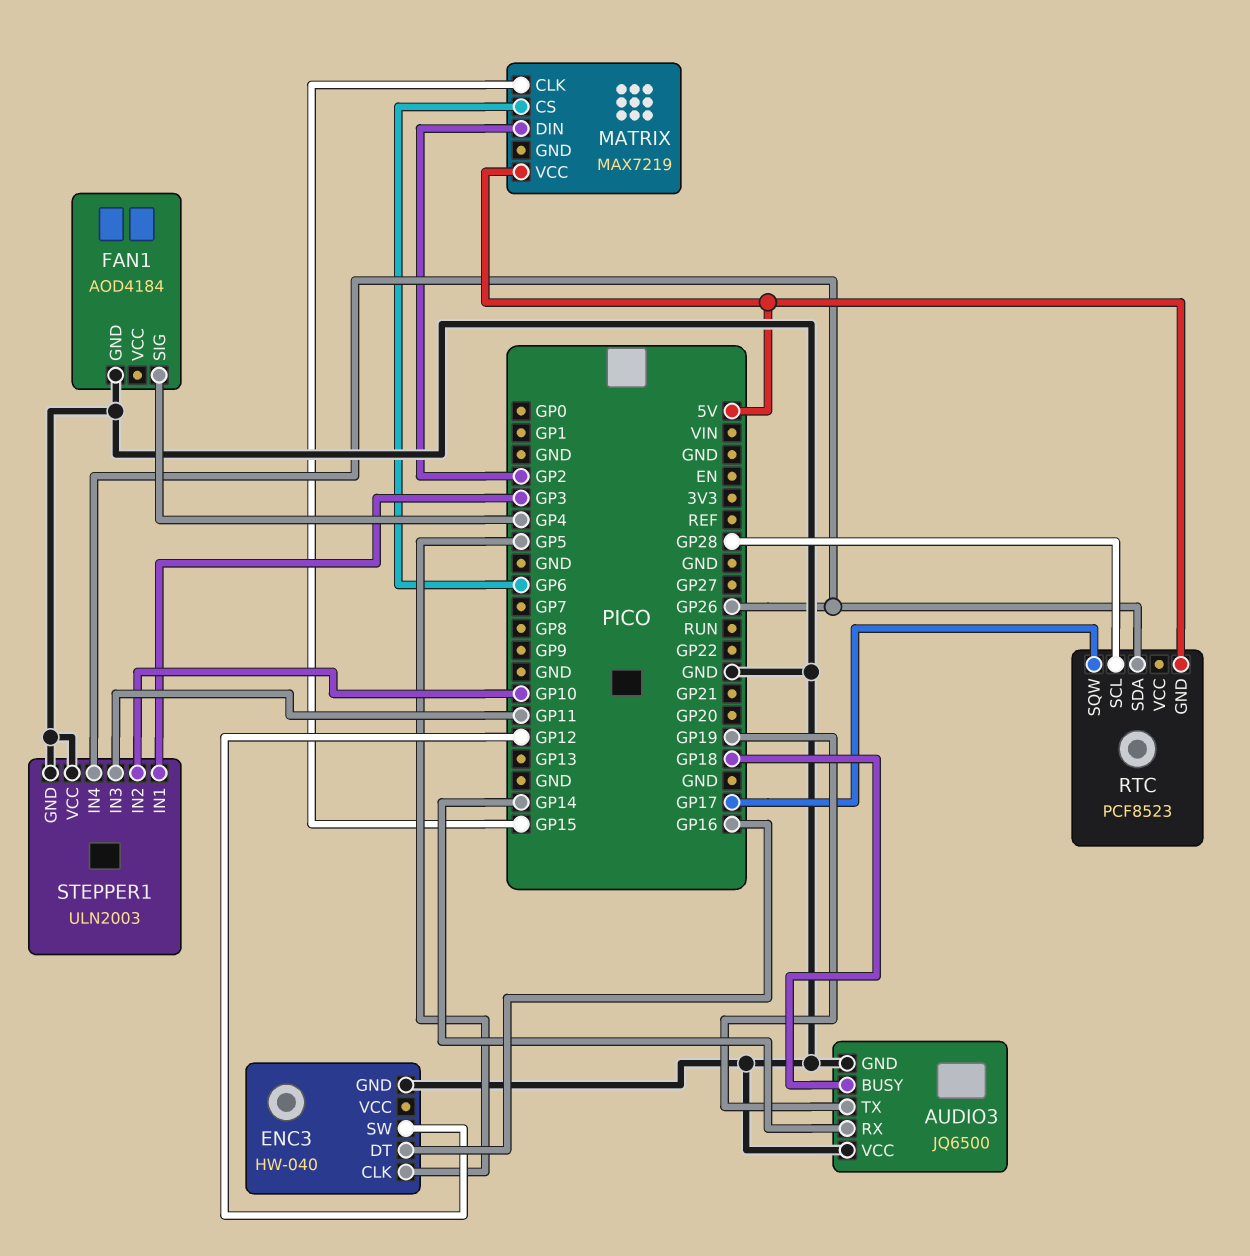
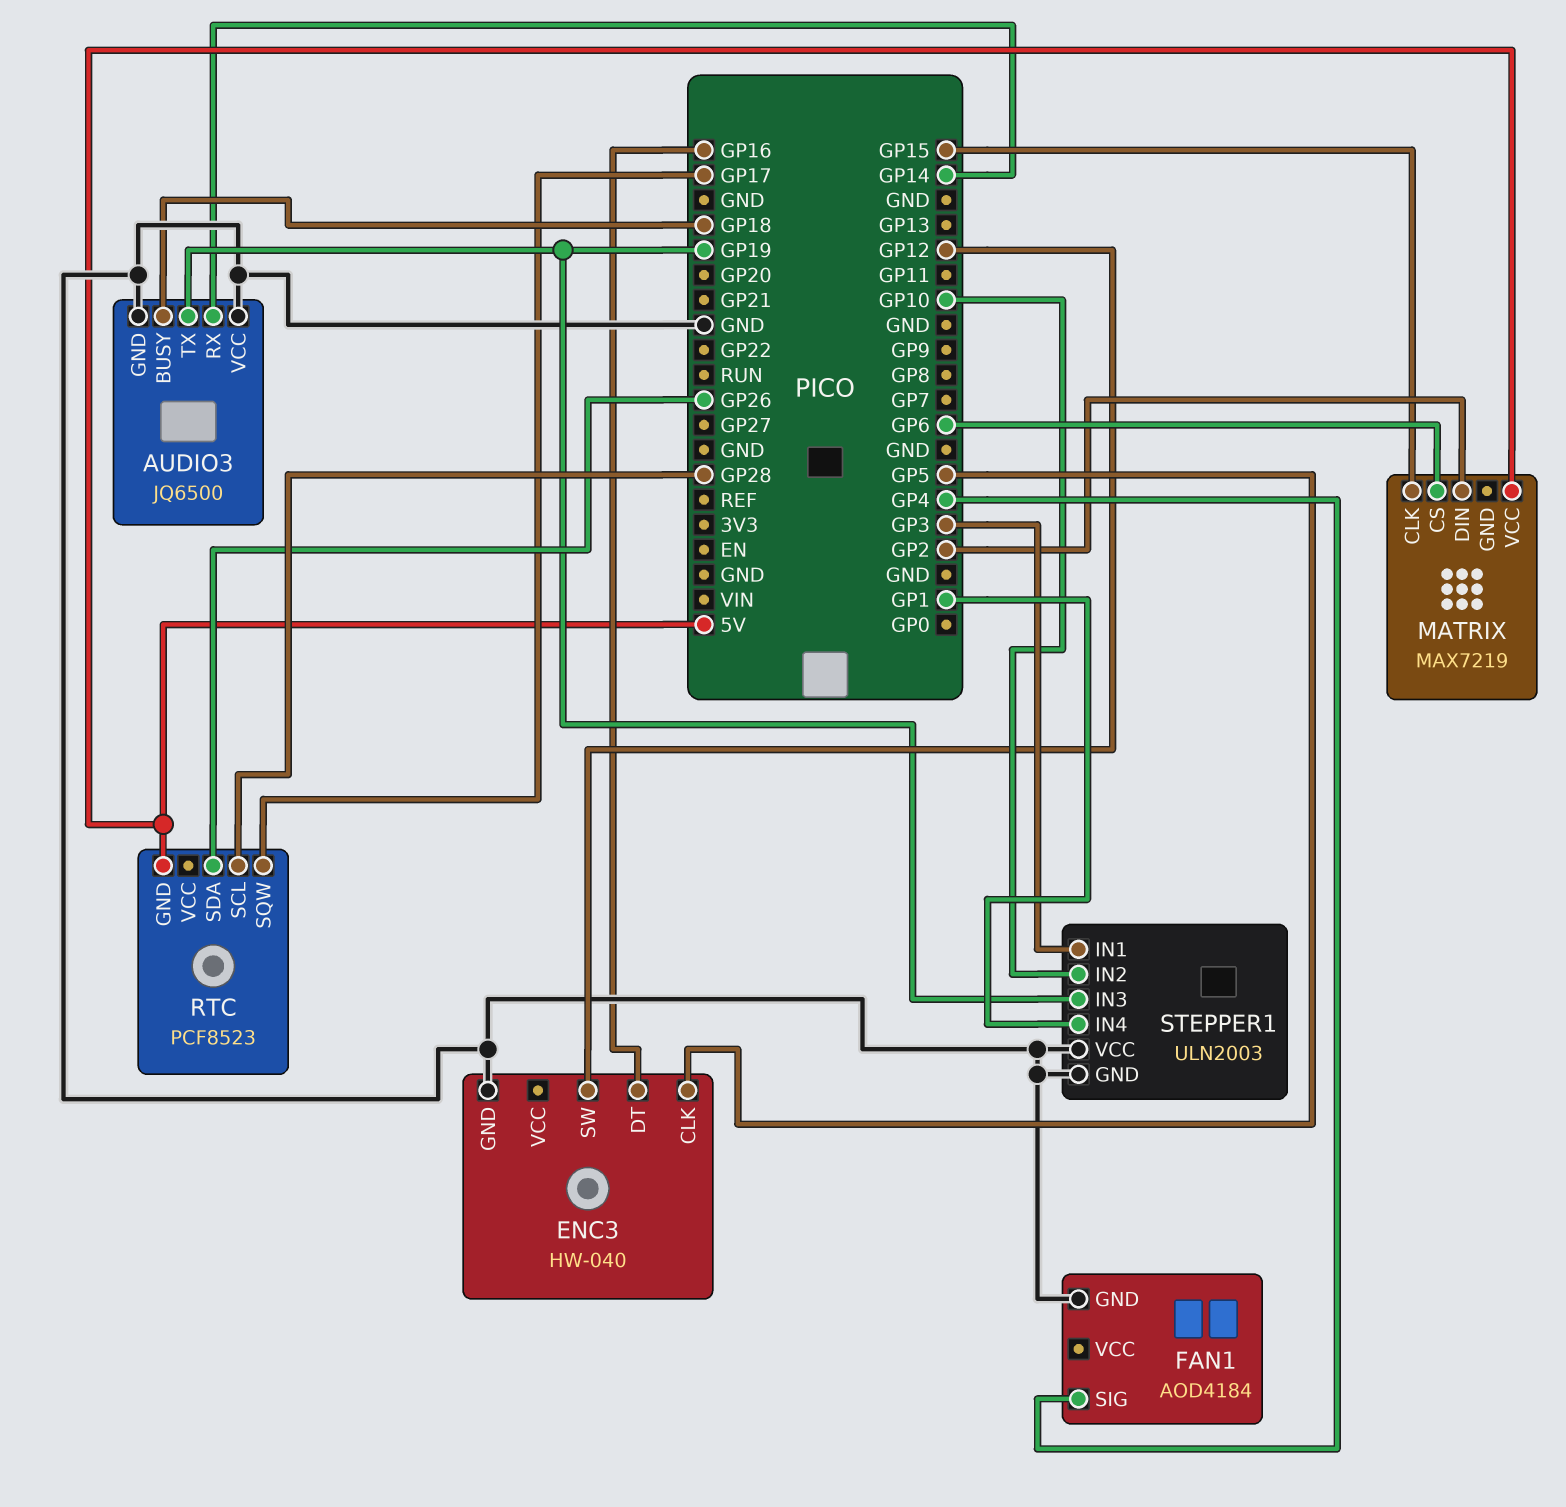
STEPPER1 pin IN3: GP11 -> GP19
STEPPER1 pin IN4: GP26 -> GP1

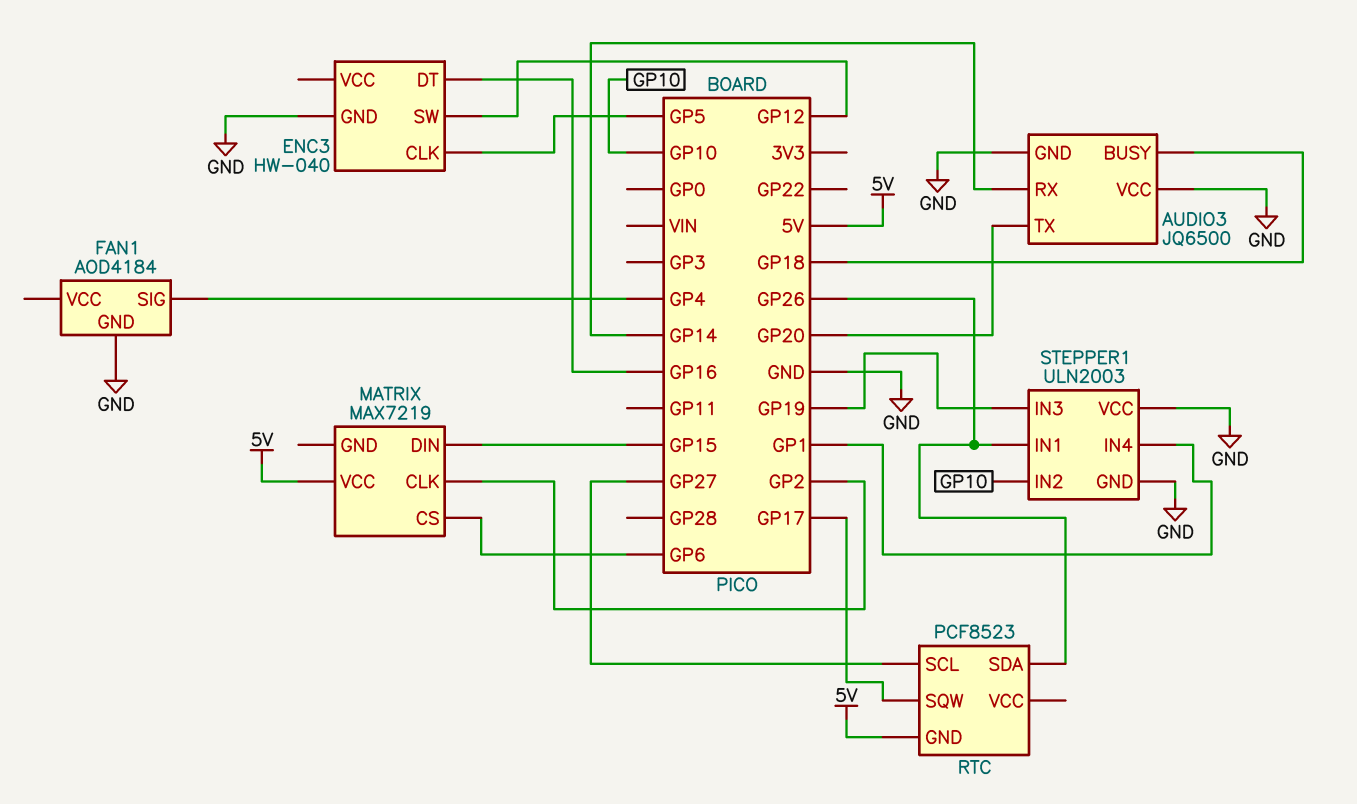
AUDIO3 pin TX: GP19 -> GP20
MATRIX pin CLK: GP15 -> GP2
MATRIX pin DIN: GP2 -> GP15
RTC pin SCL: GP28 -> GP27
STEPPER1 pin IN1: GP3 -> GP26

- - - - -

(Instructions to follow)
Copy exactly the line that contains "MATRIX pin CLK: GP15 -> GP2" and every line after it through the end of the entries, with nothing added.

(Solution)
MATRIX pin CLK: GP15 -> GP2
MATRIX pin DIN: GP2 -> GP15
RTC pin SCL: GP28 -> GP27
STEPPER1 pin IN1: GP3 -> GP26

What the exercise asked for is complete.